### JOB
As written and without pictures, set down the lines from the one that contains "[(12,284),(12,292),(30,292),(30,284),(12,284)]" through the end of the data.

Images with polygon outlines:

☆ ☆ ☆ ☆ ☆ ☆ ☆

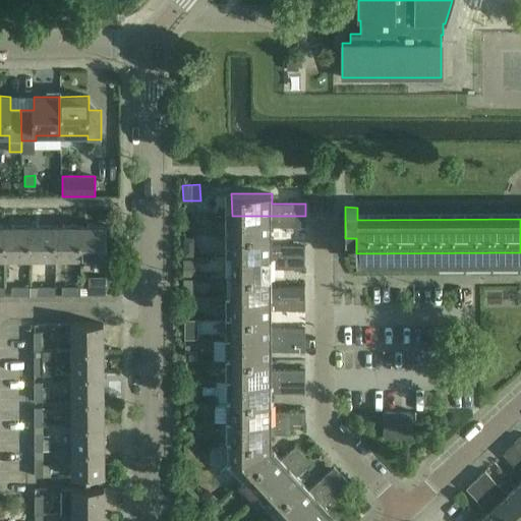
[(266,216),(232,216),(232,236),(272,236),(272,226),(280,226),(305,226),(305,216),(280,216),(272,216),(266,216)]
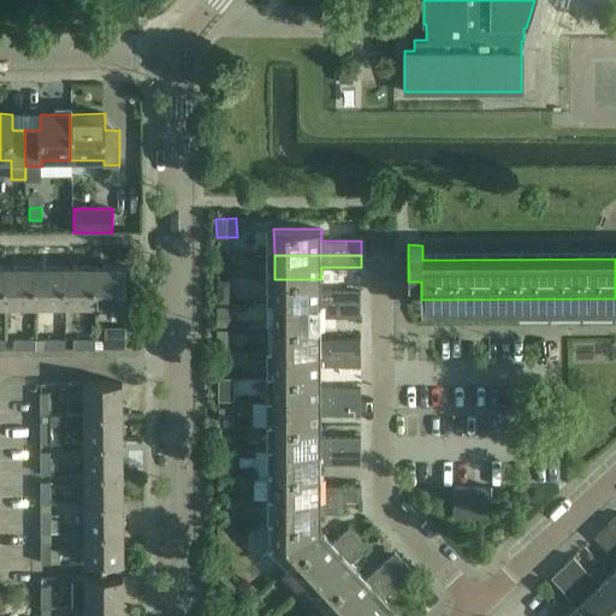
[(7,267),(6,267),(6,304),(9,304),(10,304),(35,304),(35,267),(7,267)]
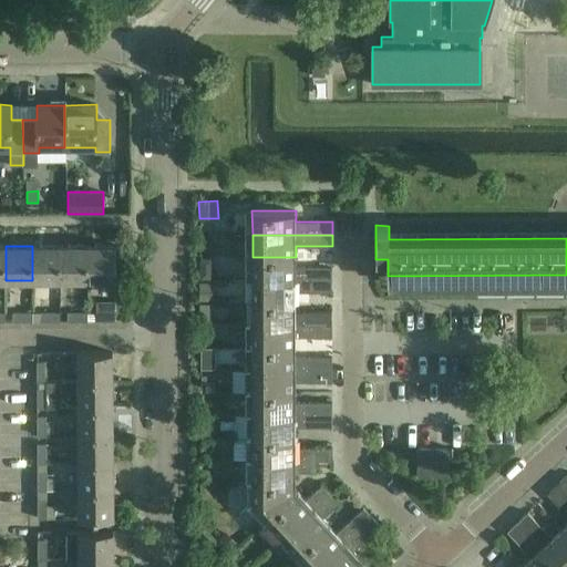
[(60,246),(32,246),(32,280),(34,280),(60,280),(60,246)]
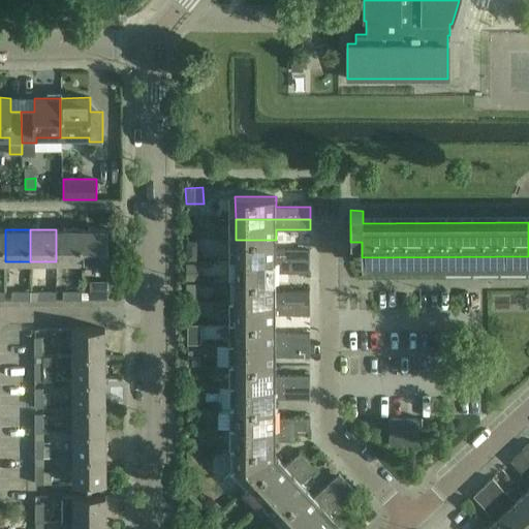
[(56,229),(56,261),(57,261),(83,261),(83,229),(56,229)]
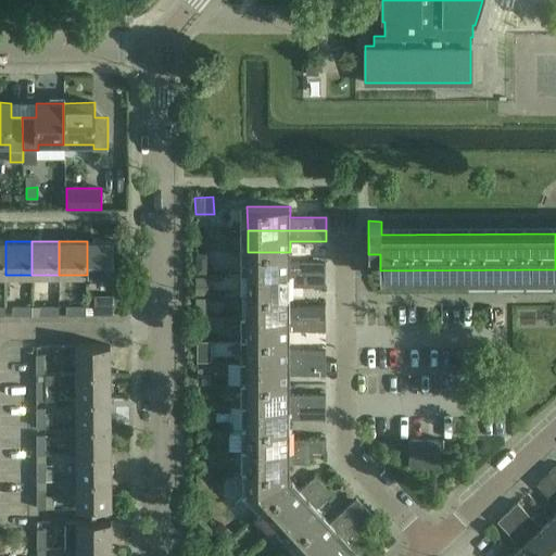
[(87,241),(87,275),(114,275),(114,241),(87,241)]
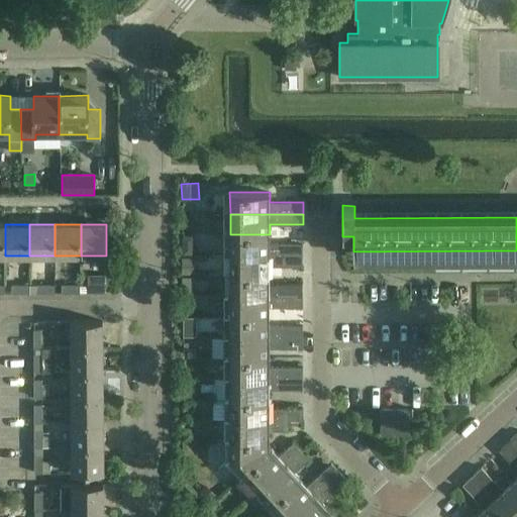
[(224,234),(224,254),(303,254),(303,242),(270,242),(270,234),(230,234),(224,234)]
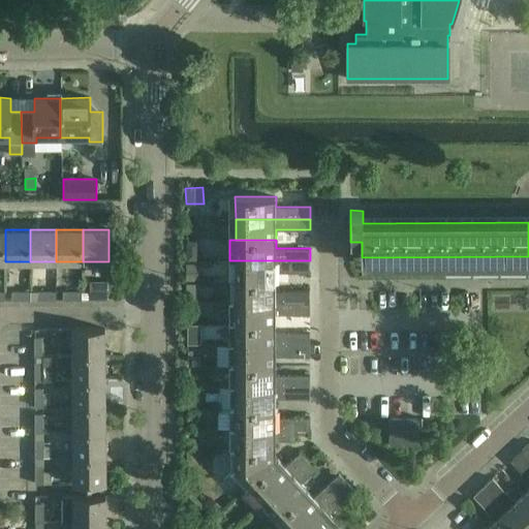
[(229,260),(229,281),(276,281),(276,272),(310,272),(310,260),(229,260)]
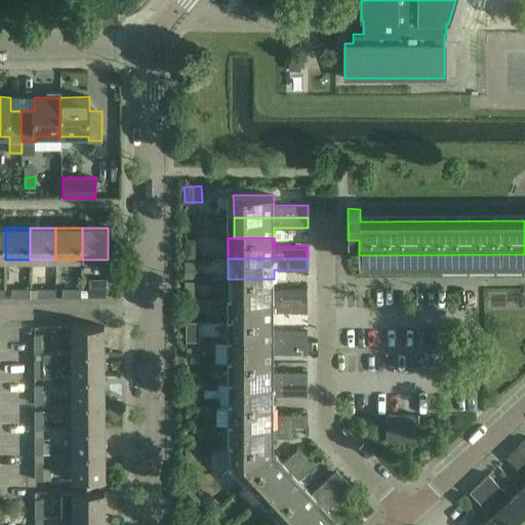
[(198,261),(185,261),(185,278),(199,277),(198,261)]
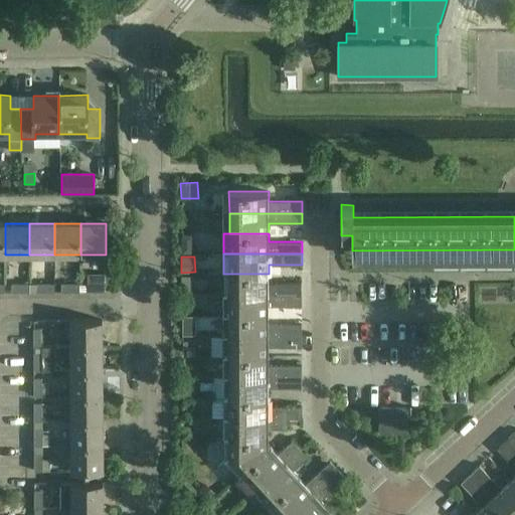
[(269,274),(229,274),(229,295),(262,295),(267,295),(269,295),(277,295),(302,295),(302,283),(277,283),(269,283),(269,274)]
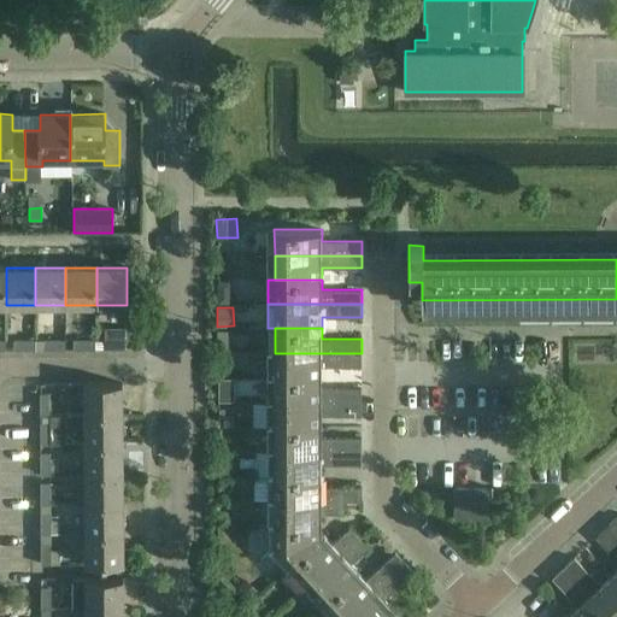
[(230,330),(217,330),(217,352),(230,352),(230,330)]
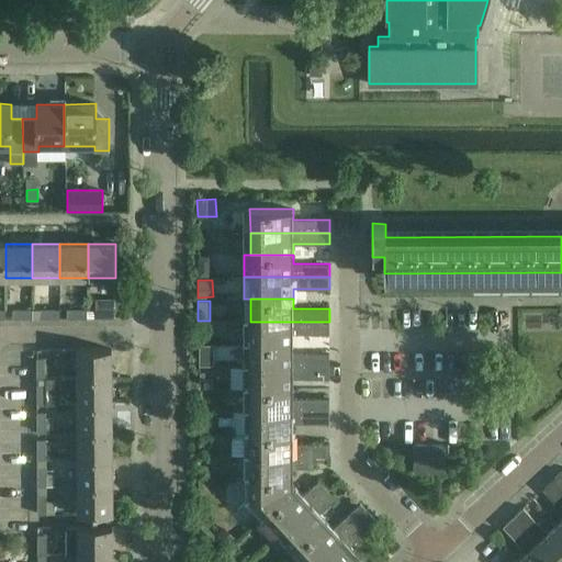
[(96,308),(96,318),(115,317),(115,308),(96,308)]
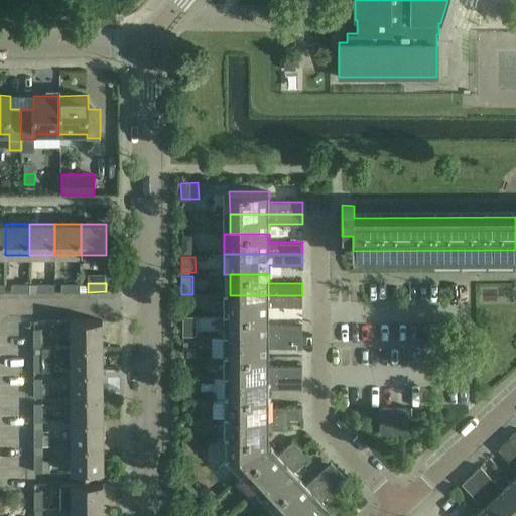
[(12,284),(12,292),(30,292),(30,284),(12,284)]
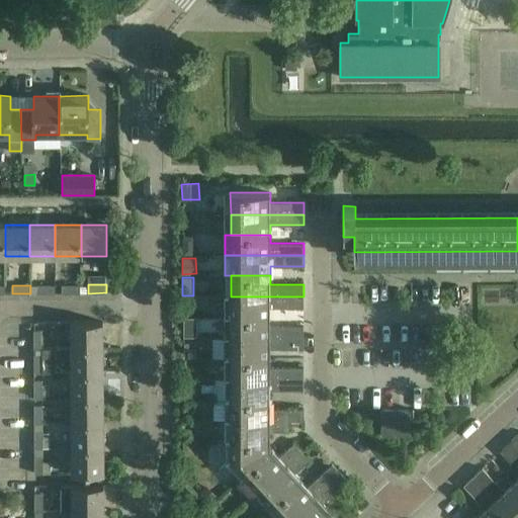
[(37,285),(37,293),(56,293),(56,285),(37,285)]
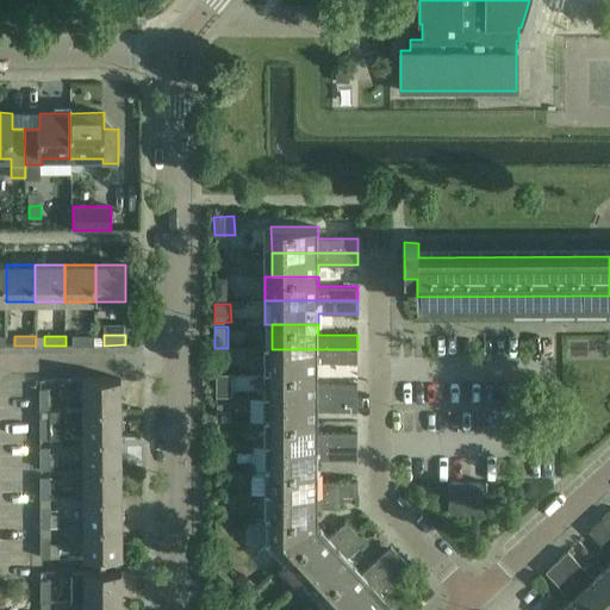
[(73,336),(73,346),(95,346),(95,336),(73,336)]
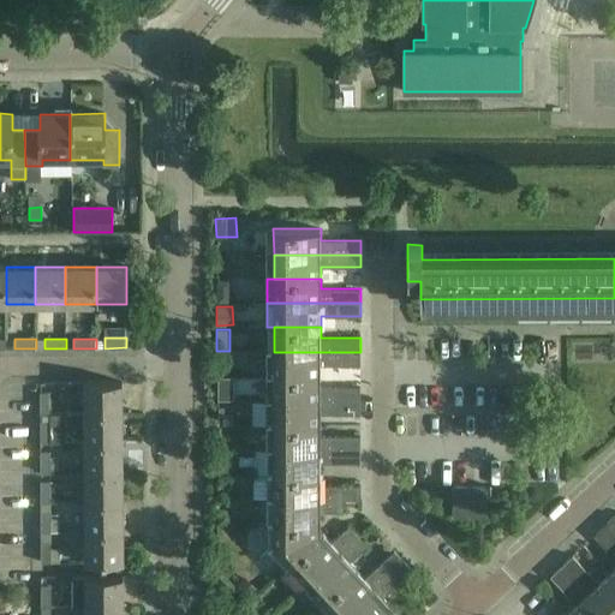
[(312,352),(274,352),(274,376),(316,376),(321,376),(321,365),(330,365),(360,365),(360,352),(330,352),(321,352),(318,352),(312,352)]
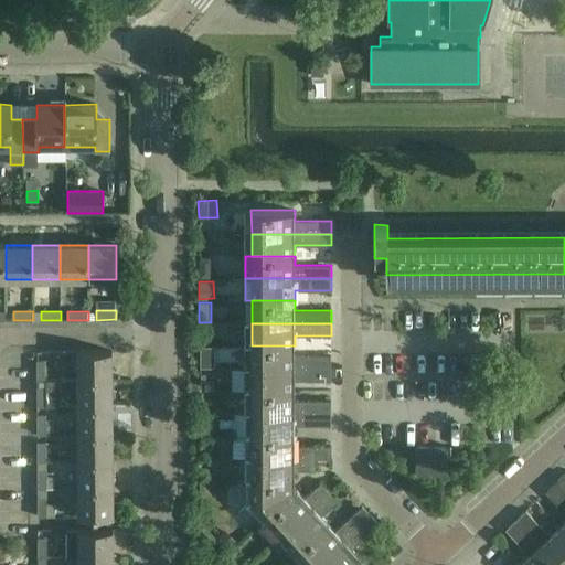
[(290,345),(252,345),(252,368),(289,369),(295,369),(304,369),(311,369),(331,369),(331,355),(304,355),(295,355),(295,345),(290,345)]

☆ ☆ ☆ ☆ ☆ ☆ ☆

### PROBLEM SOLUTION
[(12,284),(12,292),(30,292),(30,284),(12,284)]
[(37,285),(37,293),(56,293),(56,285),(37,285)]
[(73,336),(73,346),(95,346),(95,336),(73,336)]
[(312,352),(274,352),(274,376),(316,376),(321,376),(321,365),(330,365),(360,365),(360,352),(330,352),(321,352),(318,352),(312,352)]
[(290,345),(252,345),(252,368),(289,369),(295,369),(304,369),(311,369),(331,369),(331,355),(304,355),(295,355),(295,345),(290,345)]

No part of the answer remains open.